Job item: An exact copy of the lines from the one containing "yellow 1x1 round brick [476,345,500,370]" to the end of the records below is required, and nothing else.

Data shown:
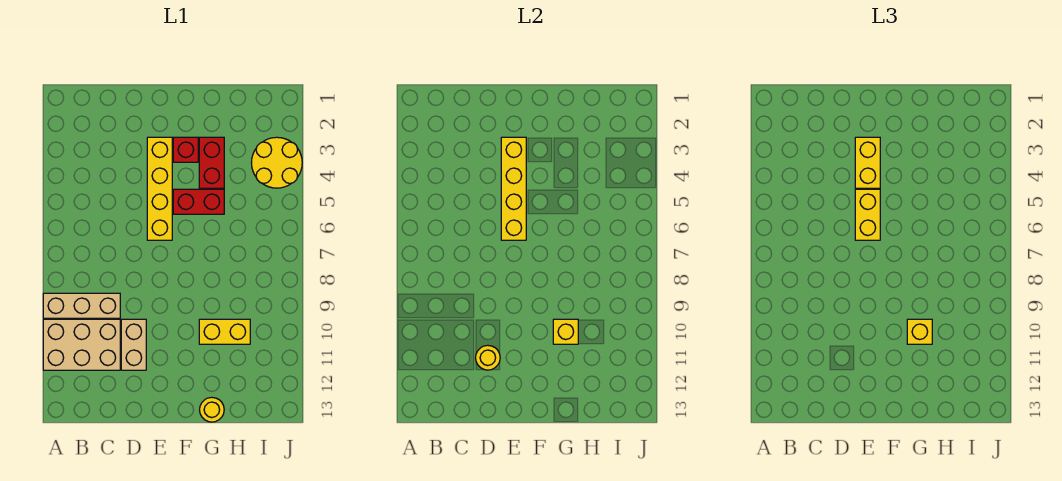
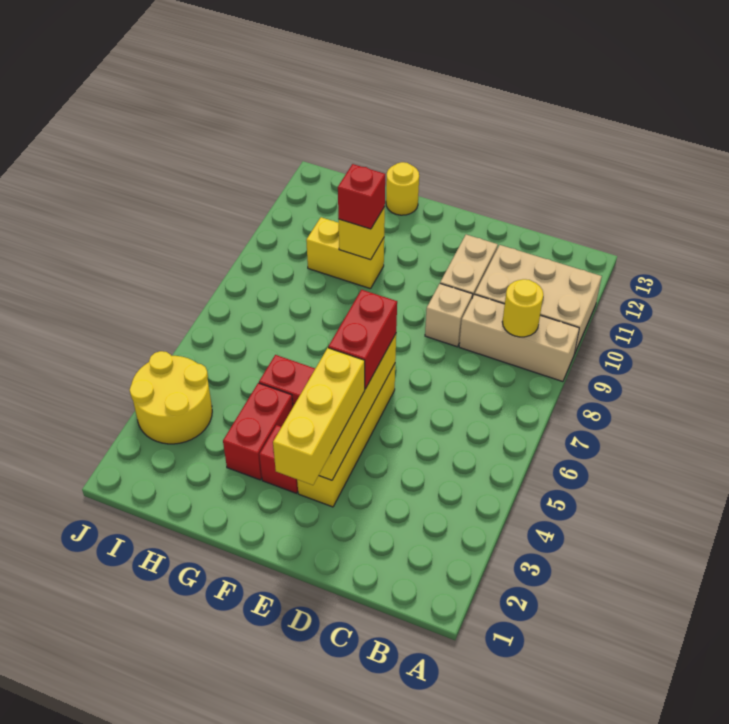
none -> tan 1x1 brick [425,284,473,347]
yellow 1x1 round brick [476,345,500,370] -> yellow 1x1 round brick moved to [502,279,543,337]
yellow 1x2 brick [855,137,880,188] -> yellow 1x3 brick [273,348,365,485]
yellow 1x2 brick [855,189,880,240] -> red 1x2 brick [328,290,397,389]
yellow 1x1 brick [907,319,932,344] -> red 1x1 brick [338,164,385,229]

Written response:
yellow 1x1 round brick [476,345,500,370] -> yellow 1x1 round brick moved to [502,279,543,337]
yellow 1x2 brick [855,137,880,188] -> yellow 1x3 brick [273,348,365,485]
yellow 1x2 brick [855,189,880,240] -> red 1x2 brick [328,290,397,389]
yellow 1x1 brick [907,319,932,344] -> red 1x1 brick [338,164,385,229]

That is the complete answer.